■ **Information given**
= = = =

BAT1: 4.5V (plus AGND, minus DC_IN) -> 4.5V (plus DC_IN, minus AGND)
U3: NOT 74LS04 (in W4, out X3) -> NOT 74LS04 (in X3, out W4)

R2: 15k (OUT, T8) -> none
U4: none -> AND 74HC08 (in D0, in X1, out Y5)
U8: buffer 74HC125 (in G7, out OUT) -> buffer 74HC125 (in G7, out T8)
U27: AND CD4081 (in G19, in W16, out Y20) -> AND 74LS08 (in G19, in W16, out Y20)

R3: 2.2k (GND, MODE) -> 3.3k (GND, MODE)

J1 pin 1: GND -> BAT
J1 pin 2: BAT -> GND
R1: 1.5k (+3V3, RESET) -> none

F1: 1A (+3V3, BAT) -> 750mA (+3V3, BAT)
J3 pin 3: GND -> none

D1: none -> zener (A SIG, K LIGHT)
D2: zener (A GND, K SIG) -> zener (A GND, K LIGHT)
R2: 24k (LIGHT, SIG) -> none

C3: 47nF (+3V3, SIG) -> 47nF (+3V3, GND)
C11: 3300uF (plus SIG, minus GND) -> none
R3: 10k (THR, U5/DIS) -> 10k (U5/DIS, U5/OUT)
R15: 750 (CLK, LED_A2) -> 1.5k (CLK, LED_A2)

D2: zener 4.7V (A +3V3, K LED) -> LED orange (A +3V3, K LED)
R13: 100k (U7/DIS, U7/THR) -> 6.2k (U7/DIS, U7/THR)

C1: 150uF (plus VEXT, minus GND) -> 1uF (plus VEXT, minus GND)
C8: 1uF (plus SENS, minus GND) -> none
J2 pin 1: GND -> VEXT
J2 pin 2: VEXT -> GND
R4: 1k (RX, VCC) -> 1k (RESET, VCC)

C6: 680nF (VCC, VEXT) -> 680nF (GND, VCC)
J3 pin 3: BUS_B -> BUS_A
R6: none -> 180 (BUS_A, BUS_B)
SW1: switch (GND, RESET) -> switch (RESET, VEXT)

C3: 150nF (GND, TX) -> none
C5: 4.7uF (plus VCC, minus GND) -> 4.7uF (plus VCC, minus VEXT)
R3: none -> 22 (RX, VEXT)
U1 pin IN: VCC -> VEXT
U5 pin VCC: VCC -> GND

= = = =

Nothing in the entries may be left out; each line is to be output exactly.

■ **Task result**
BAT1: 4.5V (plus AGND, minus DC_IN) -> 4.5V (plus DC_IN, minus AGND)
U3: NOT 74LS04 (in W4, out X3) -> NOT 74LS04 (in X3, out W4)

R2: 15k (OUT, T8) -> none
U4: none -> AND 74HC08 (in D0, in X1, out Y5)
U8: buffer 74HC125 (in G7, out OUT) -> buffer 74HC125 (in G7, out T8)
U27: AND CD4081 (in G19, in W16, out Y20) -> AND 74LS08 (in G19, in W16, out Y20)

R3: 2.2k (GND, MODE) -> 3.3k (GND, MODE)

J1 pin 1: GND -> BAT
J1 pin 2: BAT -> GND
R1: 1.5k (+3V3, RESET) -> none

F1: 1A (+3V3, BAT) -> 750mA (+3V3, BAT)
J3 pin 3: GND -> none

D1: none -> zener (A SIG, K LIGHT)
D2: zener (A GND, K SIG) -> zener (A GND, K LIGHT)
R2: 24k (LIGHT, SIG) -> none

C3: 47nF (+3V3, SIG) -> 47nF (+3V3, GND)
C11: 3300uF (plus SIG, minus GND) -> none
R3: 10k (THR, U5/DIS) -> 10k (U5/DIS, U5/OUT)
R15: 750 (CLK, LED_A2) -> 1.5k (CLK, LED_A2)

D2: zener 4.7V (A +3V3, K LED) -> LED orange (A +3V3, K LED)
R13: 100k (U7/DIS, U7/THR) -> 6.2k (U7/DIS, U7/THR)

C1: 150uF (plus VEXT, minus GND) -> 1uF (plus VEXT, minus GND)
C8: 1uF (plus SENS, minus GND) -> none
J2 pin 1: GND -> VEXT
J2 pin 2: VEXT -> GND
R4: 1k (RX, VCC) -> 1k (RESET, VCC)

C6: 680nF (VCC, VEXT) -> 680nF (GND, VCC)
J3 pin 3: BUS_B -> BUS_A
R6: none -> 180 (BUS_A, BUS_B)
SW1: switch (GND, RESET) -> switch (RESET, VEXT)

C3: 150nF (GND, TX) -> none
C5: 4.7uF (plus VCC, minus GND) -> 4.7uF (plus VCC, minus VEXT)
R3: none -> 22 (RX, VEXT)
U1 pin IN: VCC -> VEXT
U5 pin VCC: VCC -> GND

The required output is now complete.